DATA SUPPLIED below:
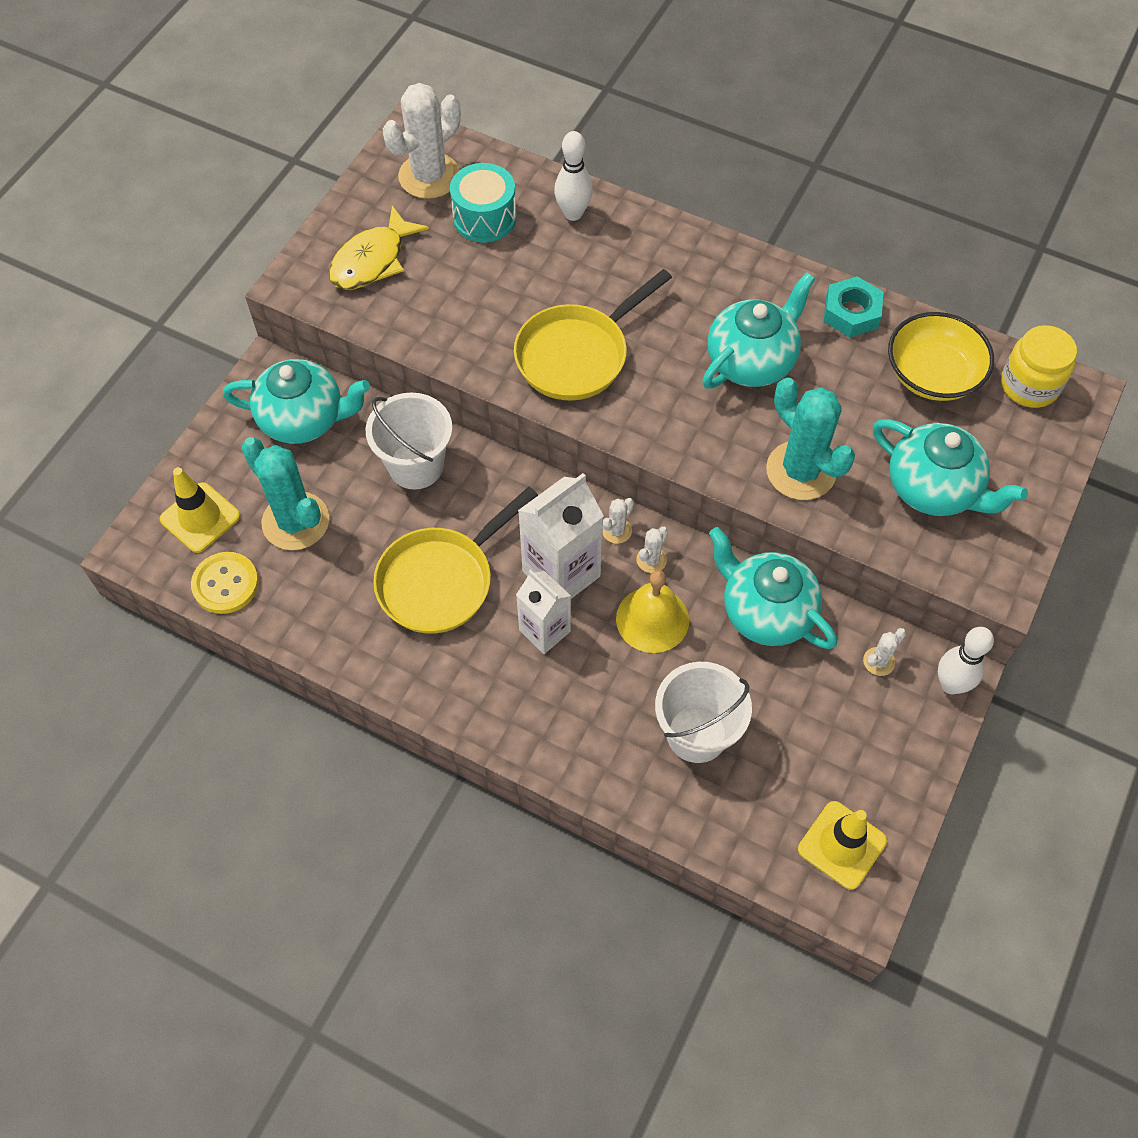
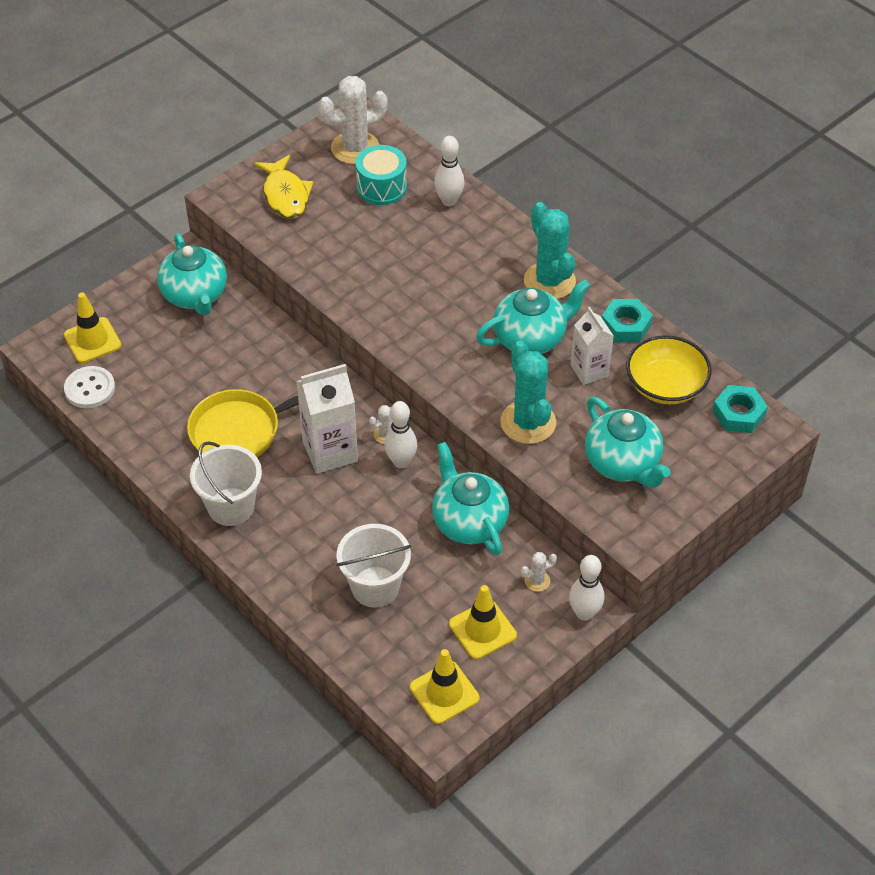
camera: 20 degrees right, 10 degrees down
yellow button [191,552,259,614] -> white button [64,366,115,408]
turquoise teapot [223,359,370,444] -> turquoise teapot turned 45 degrees clockwise [157,233,227,315]
turquoise cactus [241,437,329,550] -> turquoise cactus moved to [524,202,576,299]
yellow fish [329,206,429,290] -> yellow fish turned 75 degrees counterclockwise [254,155,313,219]
white bucket [365,393,453,489] -> white bucket moved to [190,441,262,526]
yellow pan [514,269,672,401] -> none
white carton [516,570,571,654] -> white carton moved to [571,307,614,385]
yellow bell [616,570,689,653] -> none
white cactus [636,527,668,573] -> white bowling pin [384,401,417,468]
yellow jar [1001,325,1077,408] -> turquoise nut [712,385,768,433]
none -> yellow traffic cone [449,585,517,659]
End of DATA SUPPLIED.
**WHAT THE EXERCISE ASKS:**
Begin at the first line of the entries and stop after the line holding "white bucket [365,393,453,489]"; repeat those lines exactly, but not the pictures.

**SOLUTION FOR THIS PROBLEM:**
camera: 20 degrees right, 10 degrees down
yellow button [191,552,259,614] -> white button [64,366,115,408]
turquoise teapot [223,359,370,444] -> turquoise teapot turned 45 degrees clockwise [157,233,227,315]
turquoise cactus [241,437,329,550] -> turquoise cactus moved to [524,202,576,299]
yellow fish [329,206,429,290] -> yellow fish turned 75 degrees counterclockwise [254,155,313,219]
white bucket [365,393,453,489] -> white bucket moved to [190,441,262,526]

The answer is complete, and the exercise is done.